Stored data entries
- - - - -

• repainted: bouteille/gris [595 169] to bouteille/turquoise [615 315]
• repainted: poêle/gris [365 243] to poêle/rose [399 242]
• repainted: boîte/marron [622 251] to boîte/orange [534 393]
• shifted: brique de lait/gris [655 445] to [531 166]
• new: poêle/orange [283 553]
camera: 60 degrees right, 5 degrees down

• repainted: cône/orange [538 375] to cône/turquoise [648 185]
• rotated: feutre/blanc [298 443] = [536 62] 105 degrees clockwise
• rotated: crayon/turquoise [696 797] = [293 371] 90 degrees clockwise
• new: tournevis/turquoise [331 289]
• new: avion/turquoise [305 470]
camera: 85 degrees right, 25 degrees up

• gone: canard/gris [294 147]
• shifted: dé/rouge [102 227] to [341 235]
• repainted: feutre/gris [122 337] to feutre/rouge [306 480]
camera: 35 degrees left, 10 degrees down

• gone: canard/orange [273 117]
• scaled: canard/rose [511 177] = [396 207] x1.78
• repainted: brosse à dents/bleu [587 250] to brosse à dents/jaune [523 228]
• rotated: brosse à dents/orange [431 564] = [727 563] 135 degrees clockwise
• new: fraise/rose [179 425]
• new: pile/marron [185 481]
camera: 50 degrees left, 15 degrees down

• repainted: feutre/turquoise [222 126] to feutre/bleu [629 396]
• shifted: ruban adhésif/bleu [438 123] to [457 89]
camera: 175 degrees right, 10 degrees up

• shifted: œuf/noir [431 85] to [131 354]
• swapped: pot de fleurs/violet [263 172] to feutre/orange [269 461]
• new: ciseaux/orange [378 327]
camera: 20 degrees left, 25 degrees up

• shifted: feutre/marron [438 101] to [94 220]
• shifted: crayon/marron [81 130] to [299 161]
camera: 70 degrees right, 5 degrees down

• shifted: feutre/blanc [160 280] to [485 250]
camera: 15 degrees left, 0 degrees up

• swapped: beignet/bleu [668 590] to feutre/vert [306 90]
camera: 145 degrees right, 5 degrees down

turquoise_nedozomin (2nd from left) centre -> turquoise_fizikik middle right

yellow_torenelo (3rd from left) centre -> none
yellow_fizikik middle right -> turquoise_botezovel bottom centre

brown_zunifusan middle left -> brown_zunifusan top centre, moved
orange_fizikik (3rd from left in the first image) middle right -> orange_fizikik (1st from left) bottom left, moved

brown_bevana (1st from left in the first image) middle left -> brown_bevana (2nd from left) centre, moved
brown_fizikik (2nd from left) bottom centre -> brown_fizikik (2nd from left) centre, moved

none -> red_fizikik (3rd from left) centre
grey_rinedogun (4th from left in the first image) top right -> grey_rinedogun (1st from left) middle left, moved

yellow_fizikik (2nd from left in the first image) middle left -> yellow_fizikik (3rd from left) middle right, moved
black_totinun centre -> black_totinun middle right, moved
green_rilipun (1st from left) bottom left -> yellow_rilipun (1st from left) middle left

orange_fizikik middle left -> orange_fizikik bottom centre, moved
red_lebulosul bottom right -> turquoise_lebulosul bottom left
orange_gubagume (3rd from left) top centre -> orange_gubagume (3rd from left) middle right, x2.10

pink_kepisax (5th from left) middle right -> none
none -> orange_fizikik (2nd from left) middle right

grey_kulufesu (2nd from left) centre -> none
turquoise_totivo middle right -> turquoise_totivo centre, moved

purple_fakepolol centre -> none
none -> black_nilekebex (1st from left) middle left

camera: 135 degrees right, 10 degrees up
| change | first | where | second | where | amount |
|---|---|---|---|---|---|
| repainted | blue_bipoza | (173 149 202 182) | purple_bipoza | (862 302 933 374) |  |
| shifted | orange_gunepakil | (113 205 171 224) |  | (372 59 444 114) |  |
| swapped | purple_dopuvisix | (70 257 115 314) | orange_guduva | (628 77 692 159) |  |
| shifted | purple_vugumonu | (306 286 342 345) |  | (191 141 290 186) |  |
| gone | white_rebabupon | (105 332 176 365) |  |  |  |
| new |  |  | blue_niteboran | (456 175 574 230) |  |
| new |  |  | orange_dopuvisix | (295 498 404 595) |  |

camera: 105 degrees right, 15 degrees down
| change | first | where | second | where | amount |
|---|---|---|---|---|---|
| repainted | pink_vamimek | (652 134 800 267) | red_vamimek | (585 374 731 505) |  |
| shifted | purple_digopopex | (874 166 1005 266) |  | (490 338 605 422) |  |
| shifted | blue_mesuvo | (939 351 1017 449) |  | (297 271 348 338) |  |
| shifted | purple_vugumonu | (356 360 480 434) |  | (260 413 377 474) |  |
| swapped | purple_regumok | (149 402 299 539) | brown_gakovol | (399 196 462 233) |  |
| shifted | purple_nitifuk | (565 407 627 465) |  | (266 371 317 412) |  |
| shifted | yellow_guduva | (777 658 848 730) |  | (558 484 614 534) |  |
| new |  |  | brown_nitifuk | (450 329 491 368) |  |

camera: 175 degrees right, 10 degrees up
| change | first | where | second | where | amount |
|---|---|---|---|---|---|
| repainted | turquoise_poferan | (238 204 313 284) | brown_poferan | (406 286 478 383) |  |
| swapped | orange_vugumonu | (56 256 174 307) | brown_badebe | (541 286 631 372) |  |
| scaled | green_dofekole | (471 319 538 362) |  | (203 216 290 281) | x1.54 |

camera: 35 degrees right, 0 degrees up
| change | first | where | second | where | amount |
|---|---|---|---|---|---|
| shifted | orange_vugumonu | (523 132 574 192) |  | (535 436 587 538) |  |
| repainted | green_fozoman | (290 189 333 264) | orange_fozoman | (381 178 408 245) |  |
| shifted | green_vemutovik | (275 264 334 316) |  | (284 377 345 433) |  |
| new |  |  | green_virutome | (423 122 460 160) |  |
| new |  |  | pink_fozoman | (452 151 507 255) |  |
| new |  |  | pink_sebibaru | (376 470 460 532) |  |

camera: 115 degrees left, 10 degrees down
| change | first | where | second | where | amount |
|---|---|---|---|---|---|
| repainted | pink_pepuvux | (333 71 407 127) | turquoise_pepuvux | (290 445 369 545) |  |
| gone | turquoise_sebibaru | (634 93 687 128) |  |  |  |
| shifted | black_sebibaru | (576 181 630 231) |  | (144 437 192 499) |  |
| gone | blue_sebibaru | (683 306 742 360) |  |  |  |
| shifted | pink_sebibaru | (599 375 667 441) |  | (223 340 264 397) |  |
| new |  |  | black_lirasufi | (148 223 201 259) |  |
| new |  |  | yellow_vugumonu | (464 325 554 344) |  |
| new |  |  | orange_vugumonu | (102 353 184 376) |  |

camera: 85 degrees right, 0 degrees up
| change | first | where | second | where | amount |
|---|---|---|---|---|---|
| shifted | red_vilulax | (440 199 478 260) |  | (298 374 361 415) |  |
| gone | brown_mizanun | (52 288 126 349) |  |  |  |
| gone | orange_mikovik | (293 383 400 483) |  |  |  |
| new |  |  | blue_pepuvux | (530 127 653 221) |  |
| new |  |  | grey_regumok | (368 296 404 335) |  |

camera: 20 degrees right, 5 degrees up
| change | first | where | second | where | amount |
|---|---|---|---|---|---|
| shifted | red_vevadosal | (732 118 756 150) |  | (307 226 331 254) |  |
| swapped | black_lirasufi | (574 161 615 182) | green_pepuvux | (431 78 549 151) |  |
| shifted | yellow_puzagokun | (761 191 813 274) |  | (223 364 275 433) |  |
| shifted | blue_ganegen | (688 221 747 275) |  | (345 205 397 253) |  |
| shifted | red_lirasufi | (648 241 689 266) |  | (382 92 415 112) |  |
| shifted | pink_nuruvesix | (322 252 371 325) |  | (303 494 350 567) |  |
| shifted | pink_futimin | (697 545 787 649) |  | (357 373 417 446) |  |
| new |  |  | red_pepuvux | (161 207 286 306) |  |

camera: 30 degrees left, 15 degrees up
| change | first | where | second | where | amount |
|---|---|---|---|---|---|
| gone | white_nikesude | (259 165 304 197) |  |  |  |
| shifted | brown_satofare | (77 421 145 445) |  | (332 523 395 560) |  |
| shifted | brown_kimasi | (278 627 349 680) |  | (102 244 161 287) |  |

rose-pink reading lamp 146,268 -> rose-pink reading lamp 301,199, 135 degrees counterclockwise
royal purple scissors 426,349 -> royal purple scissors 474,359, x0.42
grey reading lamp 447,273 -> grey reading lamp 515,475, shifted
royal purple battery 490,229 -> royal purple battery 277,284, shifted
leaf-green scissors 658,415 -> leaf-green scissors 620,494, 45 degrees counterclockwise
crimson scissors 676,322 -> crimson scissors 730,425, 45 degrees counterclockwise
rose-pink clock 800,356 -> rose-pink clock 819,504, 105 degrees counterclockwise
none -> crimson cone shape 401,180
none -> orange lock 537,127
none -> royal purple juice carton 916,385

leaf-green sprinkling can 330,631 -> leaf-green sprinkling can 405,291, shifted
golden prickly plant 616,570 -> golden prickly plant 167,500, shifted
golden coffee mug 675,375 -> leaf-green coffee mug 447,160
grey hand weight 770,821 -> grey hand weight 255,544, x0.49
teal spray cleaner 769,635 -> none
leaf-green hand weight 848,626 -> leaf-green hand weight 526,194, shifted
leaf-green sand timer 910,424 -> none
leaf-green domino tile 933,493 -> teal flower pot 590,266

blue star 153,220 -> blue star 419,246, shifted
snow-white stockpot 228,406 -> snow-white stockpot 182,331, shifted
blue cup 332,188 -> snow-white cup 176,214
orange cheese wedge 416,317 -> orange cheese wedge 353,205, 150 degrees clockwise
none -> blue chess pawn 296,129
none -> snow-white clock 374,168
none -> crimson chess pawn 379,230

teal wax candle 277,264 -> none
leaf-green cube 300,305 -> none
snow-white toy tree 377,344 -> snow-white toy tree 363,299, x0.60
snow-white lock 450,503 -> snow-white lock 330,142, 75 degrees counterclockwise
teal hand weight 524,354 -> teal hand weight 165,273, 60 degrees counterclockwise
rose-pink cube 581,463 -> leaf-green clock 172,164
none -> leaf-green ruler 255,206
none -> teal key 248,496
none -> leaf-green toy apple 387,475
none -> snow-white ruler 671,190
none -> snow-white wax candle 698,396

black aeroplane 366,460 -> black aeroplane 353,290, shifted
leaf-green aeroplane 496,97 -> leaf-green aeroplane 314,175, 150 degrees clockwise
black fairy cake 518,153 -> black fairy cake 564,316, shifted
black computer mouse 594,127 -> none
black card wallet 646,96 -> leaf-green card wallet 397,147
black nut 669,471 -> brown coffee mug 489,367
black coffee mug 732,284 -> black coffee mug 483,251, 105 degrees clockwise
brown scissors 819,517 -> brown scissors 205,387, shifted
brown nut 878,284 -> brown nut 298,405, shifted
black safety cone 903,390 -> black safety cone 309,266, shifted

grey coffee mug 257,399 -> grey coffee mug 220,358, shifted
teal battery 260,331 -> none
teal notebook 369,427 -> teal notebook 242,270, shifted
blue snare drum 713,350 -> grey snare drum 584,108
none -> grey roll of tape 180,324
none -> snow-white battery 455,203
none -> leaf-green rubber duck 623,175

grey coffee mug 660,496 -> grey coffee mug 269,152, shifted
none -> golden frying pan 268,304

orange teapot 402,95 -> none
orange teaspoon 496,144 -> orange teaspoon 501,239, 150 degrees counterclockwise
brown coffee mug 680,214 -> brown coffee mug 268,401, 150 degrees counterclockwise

- - - - -

- **REQUIRED ACTION**: Check the lines above and copy each one that includes "poêle".

- **ANSWER TO THIS EXERCISE**:
• repainted: poêle/gris [365 243] to poêle/rose [399 242]
• new: poêle/orange [283 553]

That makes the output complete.